◆ **What to do**
Each record below should be reproduced as it is written, with pictures left out entirely.

• • • • • • •

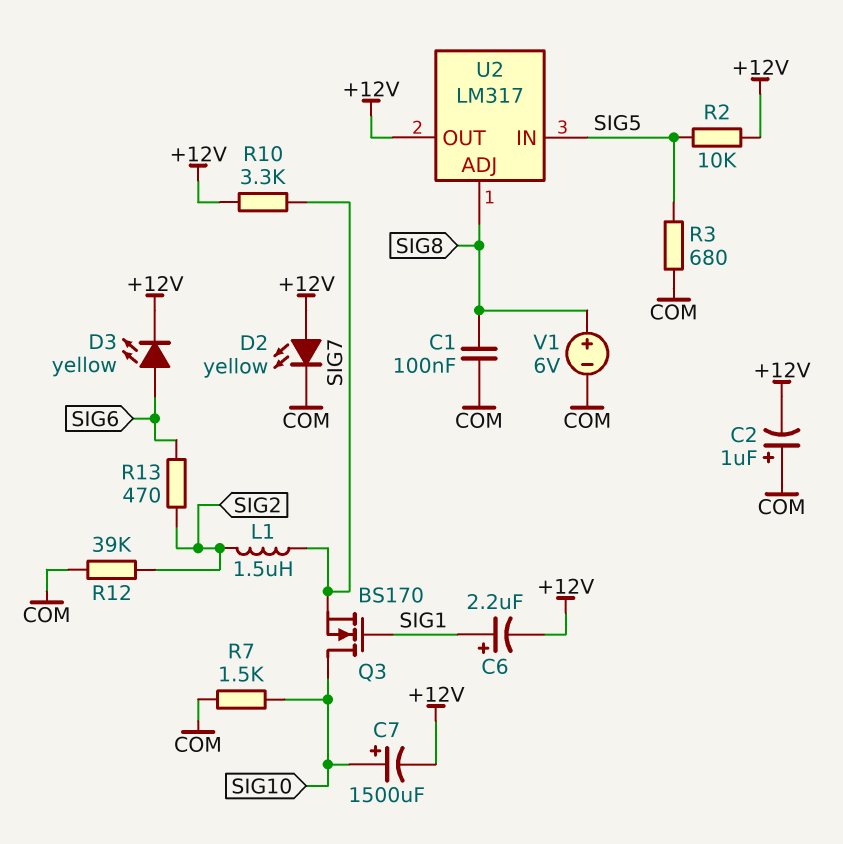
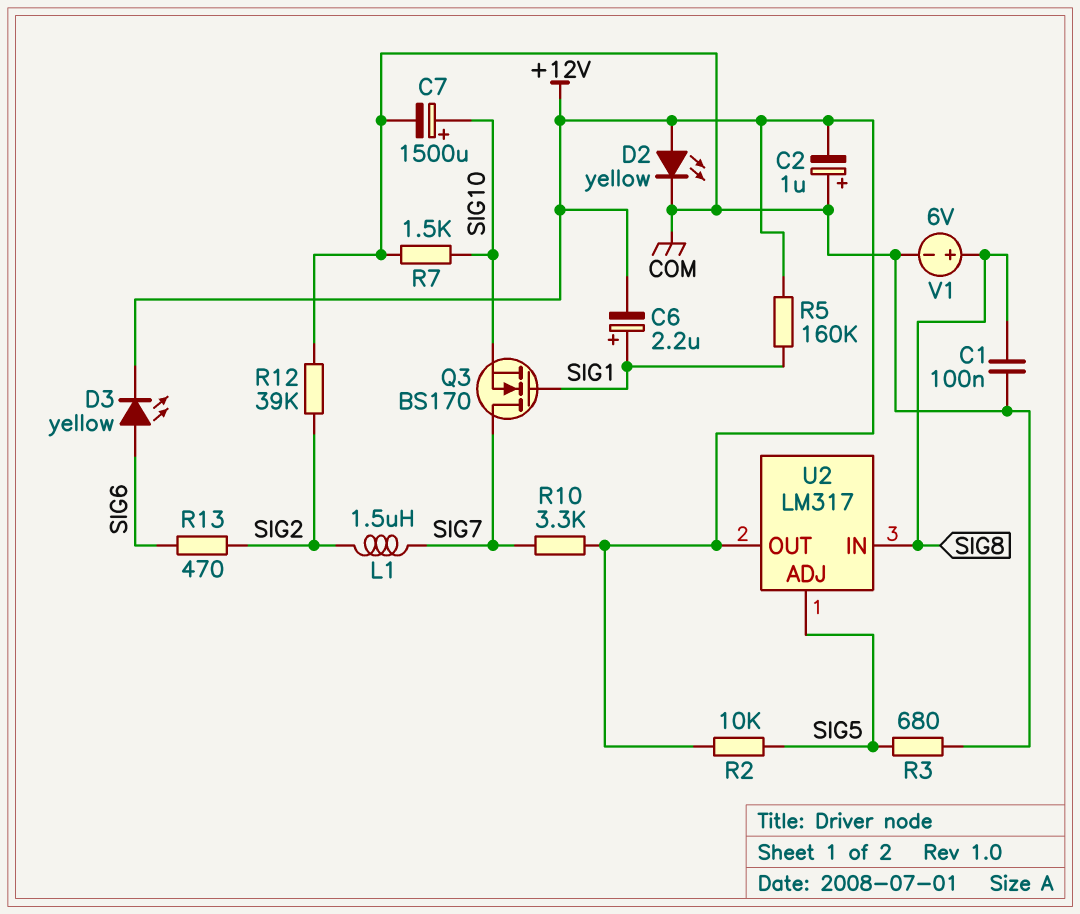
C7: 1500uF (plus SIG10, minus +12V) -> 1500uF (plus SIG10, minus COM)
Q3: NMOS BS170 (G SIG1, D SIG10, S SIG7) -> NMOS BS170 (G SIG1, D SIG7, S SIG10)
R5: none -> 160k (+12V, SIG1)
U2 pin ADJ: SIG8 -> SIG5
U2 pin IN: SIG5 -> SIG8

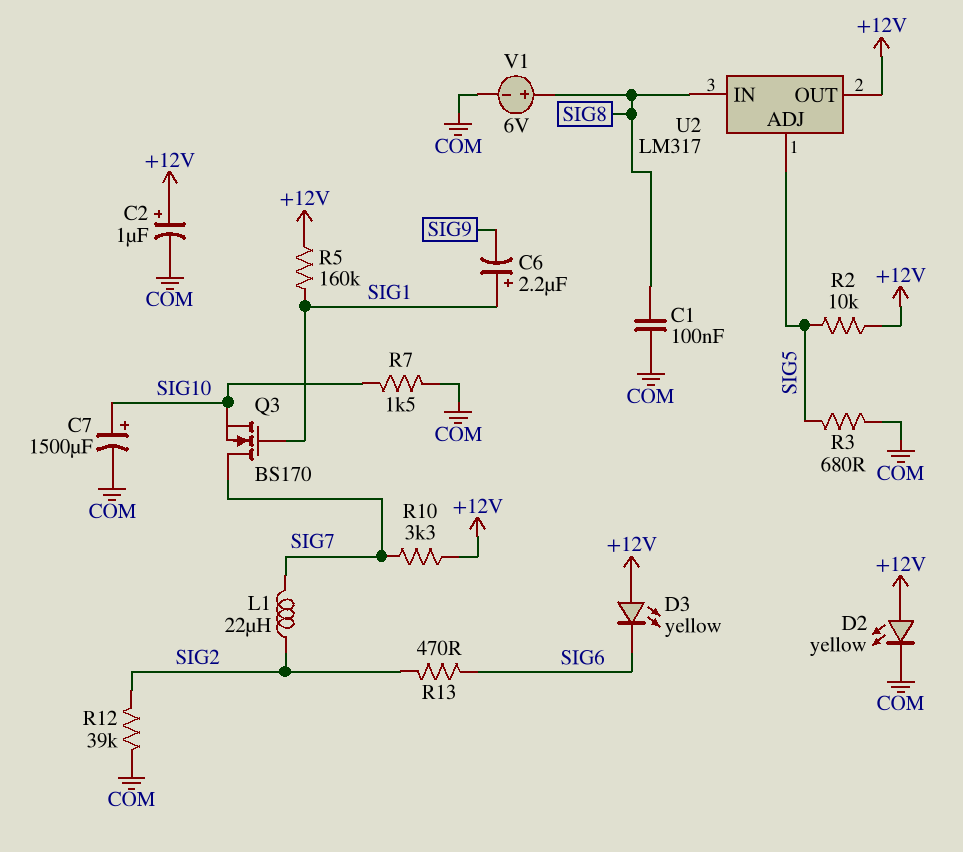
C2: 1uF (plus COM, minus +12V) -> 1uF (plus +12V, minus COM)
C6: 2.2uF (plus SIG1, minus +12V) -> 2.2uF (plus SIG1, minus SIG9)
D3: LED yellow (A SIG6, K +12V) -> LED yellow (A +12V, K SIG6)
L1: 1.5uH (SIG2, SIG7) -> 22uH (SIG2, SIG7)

• • • • • • •

◆ **Solved problem**
C7: 1500uF (plus SIG10, minus +12V) -> 1500uF (plus SIG10, minus COM)
Q3: NMOS BS170 (G SIG1, D SIG10, S SIG7) -> NMOS BS170 (G SIG1, D SIG7, S SIG10)
R5: none -> 160k (+12V, SIG1)
U2 pin ADJ: SIG8 -> SIG5
U2 pin IN: SIG5 -> SIG8

C2: 1uF (plus COM, minus +12V) -> 1uF (plus +12V, minus COM)
C6: 2.2uF (plus SIG1, minus +12V) -> 2.2uF (plus SIG1, minus SIG9)
D3: LED yellow (A SIG6, K +12V) -> LED yellow (A +12V, K SIG6)
L1: 1.5uH (SIG2, SIG7) -> 22uH (SIG2, SIG7)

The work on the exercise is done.